WHAT IS NEEDED:
While you copy the lines below, skip the pictures and keep the rest exact.

DATA EXTRACT:
● ● ● ● ●

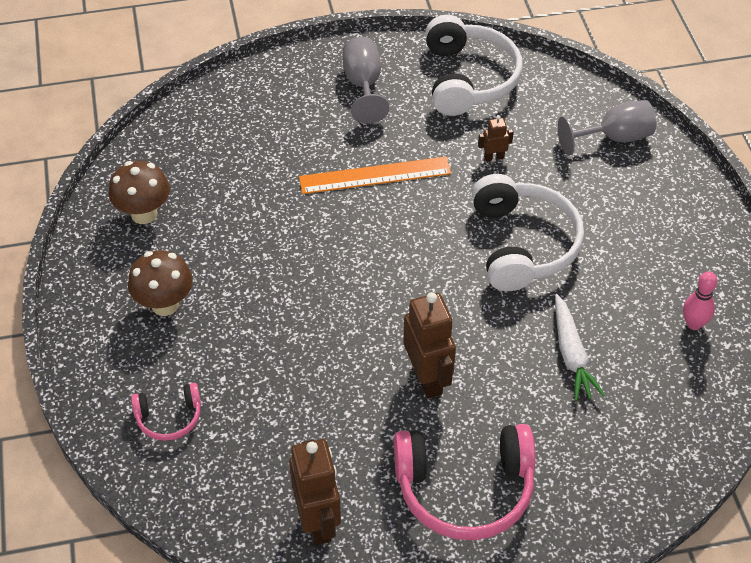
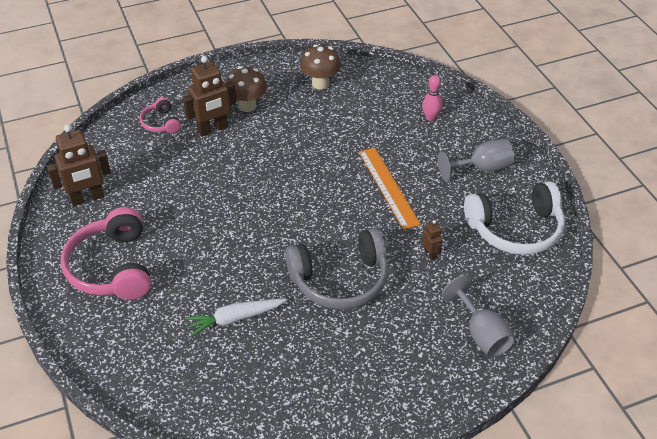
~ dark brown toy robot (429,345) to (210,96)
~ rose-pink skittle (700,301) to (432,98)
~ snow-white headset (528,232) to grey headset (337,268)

● ● ● ● ●

RESPONSE TO THIS TASK:
~ dark brown toy robot (429,345) to (210,96)
~ rose-pink skittle (700,301) to (432,98)
~ snow-white headset (528,232) to grey headset (337,268)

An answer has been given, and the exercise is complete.